### Exercise
When the line containing "camera: 80 degrees left, 10 degrees down" appears in the data below, begin copying there and stop only after the line containing "red spray bottle".

### Data extract

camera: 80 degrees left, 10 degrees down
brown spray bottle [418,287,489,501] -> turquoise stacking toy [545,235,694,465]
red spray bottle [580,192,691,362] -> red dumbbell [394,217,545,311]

==

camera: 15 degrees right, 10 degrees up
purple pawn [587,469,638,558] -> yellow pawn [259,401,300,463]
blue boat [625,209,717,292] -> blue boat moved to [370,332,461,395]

### Response
camera: 80 degrees left, 10 degrees down
brown spray bottle [418,287,489,501] -> turquoise stacking toy [545,235,694,465]
red spray bottle [580,192,691,362] -> red dumbbell [394,217,545,311]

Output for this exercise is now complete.